A word-for-word copy of the following listing is needed. Leave out its images.

— MATERIAL FOR THIS EXERCISE —
* * * * * * *
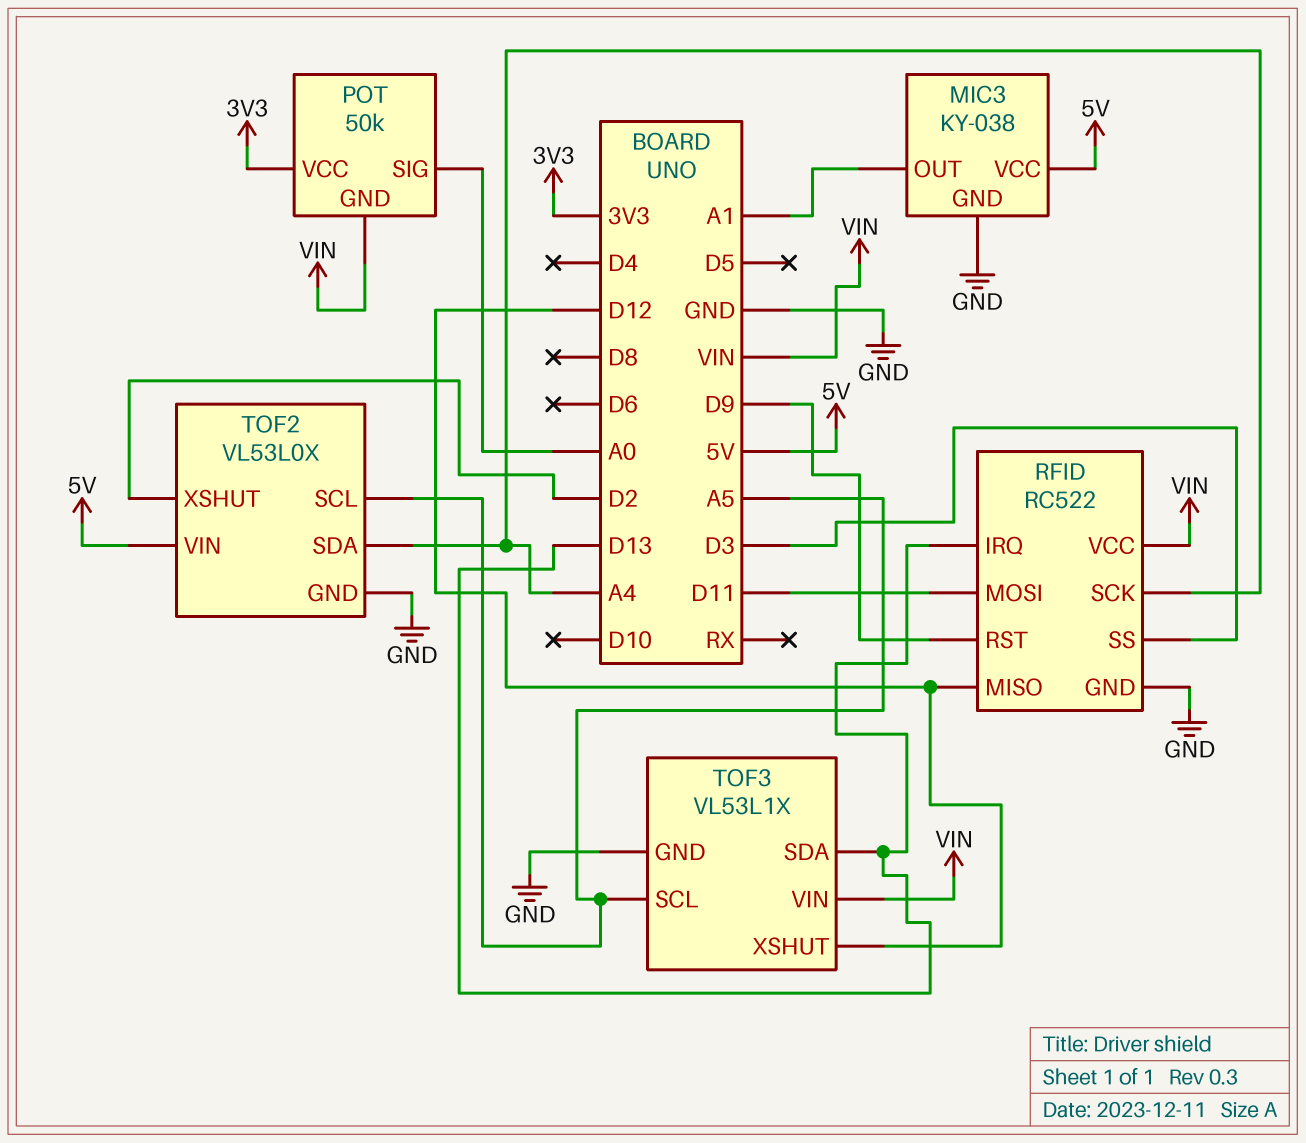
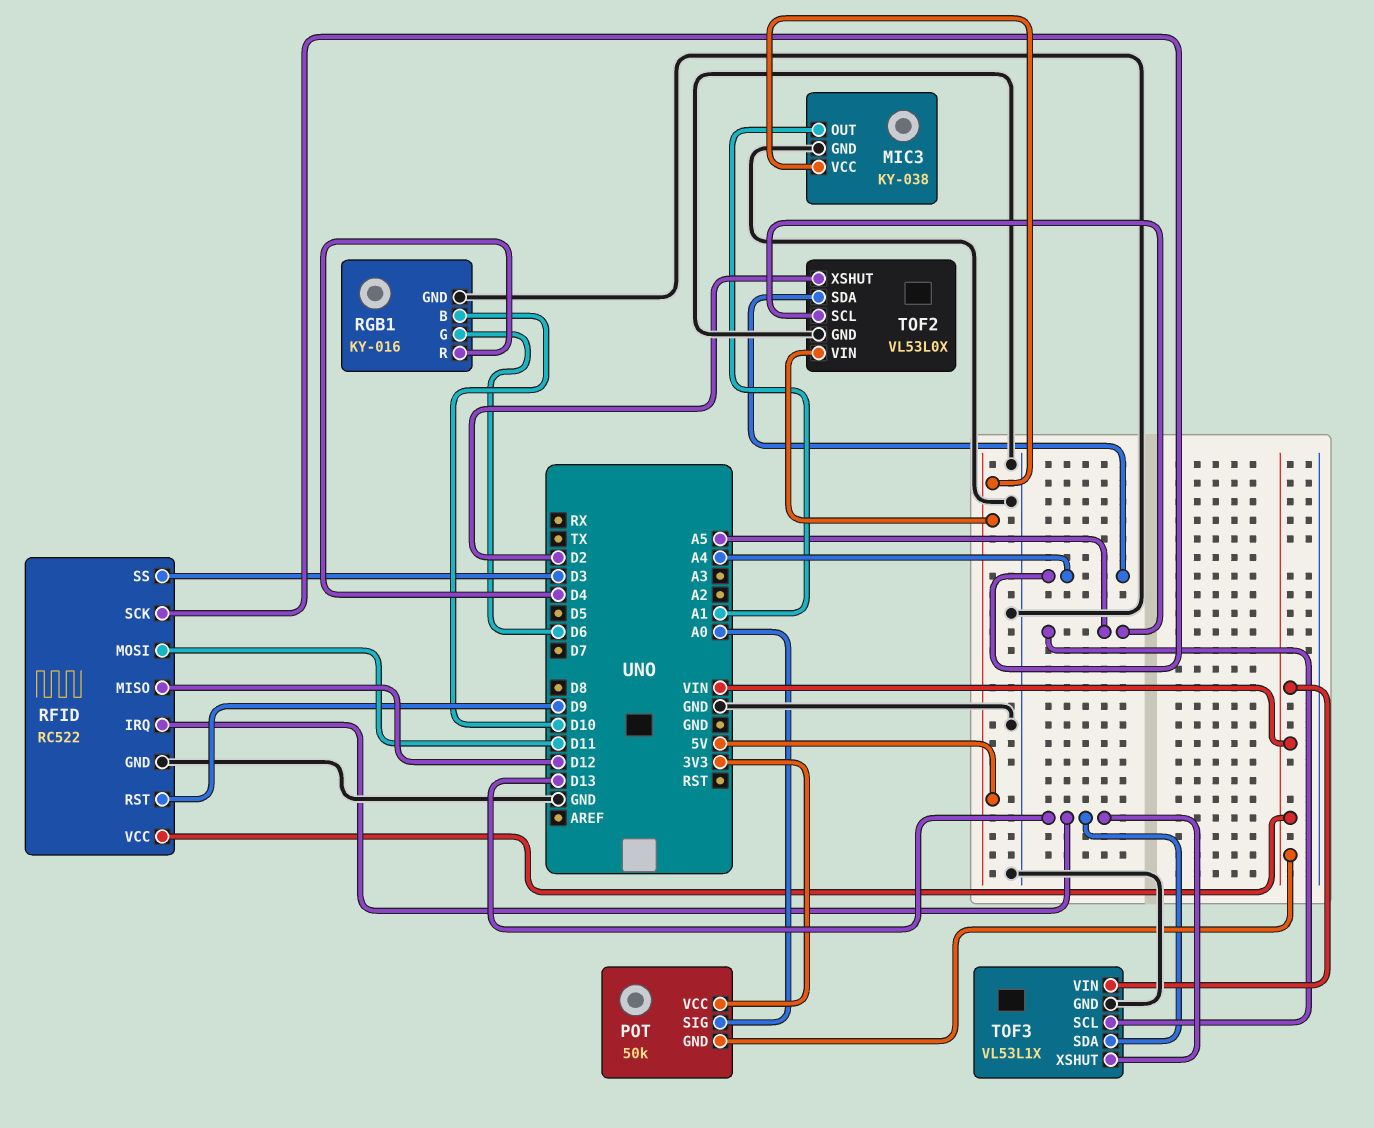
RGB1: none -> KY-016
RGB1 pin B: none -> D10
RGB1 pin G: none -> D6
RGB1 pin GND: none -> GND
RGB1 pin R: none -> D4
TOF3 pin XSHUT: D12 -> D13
* * * * * * *
— ANSWER —
RGB1: none -> KY-016
RGB1 pin B: none -> D10
RGB1 pin G: none -> D6
RGB1 pin GND: none -> GND
RGB1 pin R: none -> D4
TOF3 pin XSHUT: D12 -> D13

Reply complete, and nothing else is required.